» **Short task**
Can you copy the data from its start through the line containing "82: (226, 139)", changing "point_idx" to "point_id" and keeping everything else the same?

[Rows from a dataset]
======

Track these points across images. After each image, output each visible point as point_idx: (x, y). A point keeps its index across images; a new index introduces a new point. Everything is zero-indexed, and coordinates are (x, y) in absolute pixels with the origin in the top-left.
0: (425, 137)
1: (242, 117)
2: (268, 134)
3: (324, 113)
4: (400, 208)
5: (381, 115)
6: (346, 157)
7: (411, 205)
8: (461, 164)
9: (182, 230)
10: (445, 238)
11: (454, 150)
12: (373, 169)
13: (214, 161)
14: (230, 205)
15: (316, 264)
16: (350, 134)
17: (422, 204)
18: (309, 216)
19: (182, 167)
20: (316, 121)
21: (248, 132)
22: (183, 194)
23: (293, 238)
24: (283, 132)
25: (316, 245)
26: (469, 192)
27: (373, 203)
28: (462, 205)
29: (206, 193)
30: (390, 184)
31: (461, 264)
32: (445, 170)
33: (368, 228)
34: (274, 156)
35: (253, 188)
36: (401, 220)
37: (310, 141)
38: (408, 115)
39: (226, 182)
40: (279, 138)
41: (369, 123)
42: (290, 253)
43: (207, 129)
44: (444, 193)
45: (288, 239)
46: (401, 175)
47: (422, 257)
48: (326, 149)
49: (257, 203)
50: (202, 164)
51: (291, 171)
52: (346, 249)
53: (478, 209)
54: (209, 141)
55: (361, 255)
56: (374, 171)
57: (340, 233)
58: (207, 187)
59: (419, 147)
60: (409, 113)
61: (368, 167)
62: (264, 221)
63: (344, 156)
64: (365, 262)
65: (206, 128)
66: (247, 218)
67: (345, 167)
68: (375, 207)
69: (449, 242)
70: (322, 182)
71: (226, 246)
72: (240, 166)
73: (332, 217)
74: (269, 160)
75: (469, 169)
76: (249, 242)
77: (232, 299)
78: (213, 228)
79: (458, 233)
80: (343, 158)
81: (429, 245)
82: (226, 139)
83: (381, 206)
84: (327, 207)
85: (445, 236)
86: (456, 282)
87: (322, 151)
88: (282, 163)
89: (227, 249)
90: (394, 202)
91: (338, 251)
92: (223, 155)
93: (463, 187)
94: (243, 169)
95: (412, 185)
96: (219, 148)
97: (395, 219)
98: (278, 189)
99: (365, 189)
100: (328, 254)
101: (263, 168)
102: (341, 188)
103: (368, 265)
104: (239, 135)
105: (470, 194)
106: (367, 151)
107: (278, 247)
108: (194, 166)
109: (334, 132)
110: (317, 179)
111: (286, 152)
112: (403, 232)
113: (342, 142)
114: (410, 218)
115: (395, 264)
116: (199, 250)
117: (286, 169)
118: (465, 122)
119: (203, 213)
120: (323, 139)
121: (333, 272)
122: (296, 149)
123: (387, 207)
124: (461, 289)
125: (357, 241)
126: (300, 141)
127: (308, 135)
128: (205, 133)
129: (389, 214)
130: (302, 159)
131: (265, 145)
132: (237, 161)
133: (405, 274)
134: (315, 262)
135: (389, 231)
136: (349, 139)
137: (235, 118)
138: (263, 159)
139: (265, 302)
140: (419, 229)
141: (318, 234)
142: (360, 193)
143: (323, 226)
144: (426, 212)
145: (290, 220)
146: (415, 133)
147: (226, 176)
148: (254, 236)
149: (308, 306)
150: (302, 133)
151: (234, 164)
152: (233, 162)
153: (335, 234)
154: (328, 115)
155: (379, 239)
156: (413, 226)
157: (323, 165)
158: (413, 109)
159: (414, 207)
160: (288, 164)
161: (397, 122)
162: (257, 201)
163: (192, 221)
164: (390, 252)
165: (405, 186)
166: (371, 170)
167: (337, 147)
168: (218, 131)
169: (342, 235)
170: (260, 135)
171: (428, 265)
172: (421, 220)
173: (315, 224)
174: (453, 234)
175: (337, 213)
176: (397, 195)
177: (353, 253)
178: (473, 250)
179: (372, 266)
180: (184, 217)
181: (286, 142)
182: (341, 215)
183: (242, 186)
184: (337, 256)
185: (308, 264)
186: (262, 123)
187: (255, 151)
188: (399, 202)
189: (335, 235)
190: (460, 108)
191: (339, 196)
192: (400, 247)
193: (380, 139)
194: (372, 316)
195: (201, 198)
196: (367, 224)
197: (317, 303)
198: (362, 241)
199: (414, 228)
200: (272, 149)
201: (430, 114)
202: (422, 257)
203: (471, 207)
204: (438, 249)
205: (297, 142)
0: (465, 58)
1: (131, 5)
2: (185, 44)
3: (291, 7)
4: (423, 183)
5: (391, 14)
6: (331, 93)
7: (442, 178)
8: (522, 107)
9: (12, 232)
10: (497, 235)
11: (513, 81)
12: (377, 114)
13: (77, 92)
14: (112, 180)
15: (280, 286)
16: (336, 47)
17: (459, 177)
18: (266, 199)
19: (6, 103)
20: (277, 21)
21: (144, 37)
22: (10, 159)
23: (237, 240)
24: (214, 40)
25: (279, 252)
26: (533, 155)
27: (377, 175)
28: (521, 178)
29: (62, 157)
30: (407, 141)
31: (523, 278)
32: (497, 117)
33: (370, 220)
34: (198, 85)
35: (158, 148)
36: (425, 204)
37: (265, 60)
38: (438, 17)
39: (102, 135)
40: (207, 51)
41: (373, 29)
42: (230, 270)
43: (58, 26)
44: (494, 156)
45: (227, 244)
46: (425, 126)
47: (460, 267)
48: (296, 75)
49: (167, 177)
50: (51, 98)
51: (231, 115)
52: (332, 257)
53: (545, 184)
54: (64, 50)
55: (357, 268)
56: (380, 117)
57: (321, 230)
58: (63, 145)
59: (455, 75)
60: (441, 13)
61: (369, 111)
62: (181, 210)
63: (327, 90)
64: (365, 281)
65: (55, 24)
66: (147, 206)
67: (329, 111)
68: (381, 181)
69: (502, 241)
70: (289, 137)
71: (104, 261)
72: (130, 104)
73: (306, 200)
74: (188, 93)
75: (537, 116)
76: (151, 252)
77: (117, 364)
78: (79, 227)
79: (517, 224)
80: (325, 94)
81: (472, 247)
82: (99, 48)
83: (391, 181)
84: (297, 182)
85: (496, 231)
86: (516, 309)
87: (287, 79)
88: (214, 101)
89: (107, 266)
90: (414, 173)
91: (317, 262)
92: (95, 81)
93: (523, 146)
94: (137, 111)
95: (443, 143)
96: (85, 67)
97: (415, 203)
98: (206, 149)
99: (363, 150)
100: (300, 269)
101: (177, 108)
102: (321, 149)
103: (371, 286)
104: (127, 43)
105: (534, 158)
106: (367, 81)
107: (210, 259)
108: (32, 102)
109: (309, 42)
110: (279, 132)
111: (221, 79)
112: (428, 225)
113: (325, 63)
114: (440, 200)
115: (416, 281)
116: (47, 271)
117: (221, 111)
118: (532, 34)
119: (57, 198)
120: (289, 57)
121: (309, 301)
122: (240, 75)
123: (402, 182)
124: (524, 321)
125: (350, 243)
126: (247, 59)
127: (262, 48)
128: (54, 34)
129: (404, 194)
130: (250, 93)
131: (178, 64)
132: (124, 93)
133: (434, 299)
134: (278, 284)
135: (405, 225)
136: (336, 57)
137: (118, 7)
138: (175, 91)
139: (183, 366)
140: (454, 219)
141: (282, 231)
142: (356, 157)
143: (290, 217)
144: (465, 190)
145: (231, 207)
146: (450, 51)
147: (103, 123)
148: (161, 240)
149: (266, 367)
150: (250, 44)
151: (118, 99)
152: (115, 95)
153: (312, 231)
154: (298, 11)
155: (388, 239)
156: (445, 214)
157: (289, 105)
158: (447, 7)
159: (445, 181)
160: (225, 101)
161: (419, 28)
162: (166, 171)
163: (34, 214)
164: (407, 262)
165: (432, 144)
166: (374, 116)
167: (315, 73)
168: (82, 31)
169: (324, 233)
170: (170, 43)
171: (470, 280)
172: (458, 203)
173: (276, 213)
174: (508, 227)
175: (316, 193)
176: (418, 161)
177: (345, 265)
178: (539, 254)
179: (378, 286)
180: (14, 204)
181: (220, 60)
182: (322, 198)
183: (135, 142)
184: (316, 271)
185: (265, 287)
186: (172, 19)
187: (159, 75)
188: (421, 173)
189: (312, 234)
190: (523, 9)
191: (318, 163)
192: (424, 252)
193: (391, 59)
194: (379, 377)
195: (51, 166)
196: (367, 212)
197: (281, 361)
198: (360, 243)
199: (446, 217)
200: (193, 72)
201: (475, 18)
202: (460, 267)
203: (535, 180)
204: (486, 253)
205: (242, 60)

======

» **Expected answer**
Track these points across images. After each image, output each visible point as point_id: (x, y). A point keeps its index across images; a new index introduces a new point. Everything is zero-indexed, and coordinates are (x, y) in absolute pixels with the origin in the top-left.
0: (425, 137)
1: (242, 117)
2: (268, 134)
3: (324, 113)
4: (400, 208)
5: (381, 115)
6: (346, 157)
7: (411, 205)
8: (461, 164)
9: (182, 230)
10: (445, 238)
11: (454, 150)
12: (373, 169)
13: (214, 161)
14: (230, 205)
15: (316, 264)
16: (350, 134)
17: (422, 204)
18: (309, 216)
19: (182, 167)
20: (316, 121)
21: (248, 132)
22: (183, 194)
23: (293, 238)
24: (283, 132)
25: (316, 245)
26: (469, 192)
27: (373, 203)
28: (462, 205)
29: (206, 193)
30: (390, 184)
31: (461, 264)
32: (445, 170)
33: (368, 228)
34: (274, 156)
35: (253, 188)
36: (401, 220)
37: (310, 141)
38: (408, 115)
39: (226, 182)
40: (279, 138)
41: (369, 123)
42: (290, 253)
43: (207, 129)
44: (444, 193)
45: (288, 239)
46: (401, 175)
47: (422, 257)
48: (326, 149)
49: (257, 203)
50: (202, 164)
51: (291, 171)
52: (346, 249)
53: (478, 209)
54: (209, 141)
55: (361, 255)
56: (374, 171)
57: (340, 233)
58: (207, 187)
59: (419, 147)
60: (409, 113)
61: (368, 167)
62: (264, 221)
63: (344, 156)
64: (365, 262)
65: (206, 128)
66: (247, 218)
67: (345, 167)
68: (375, 207)
69: (449, 242)
70: (322, 182)
71: (226, 246)
72: (240, 166)
73: (332, 217)
74: (269, 160)
75: (469, 169)
76: (249, 242)
77: (232, 299)
78: (213, 228)
79: (458, 233)
80: (343, 158)
81: (429, 245)
82: (226, 139)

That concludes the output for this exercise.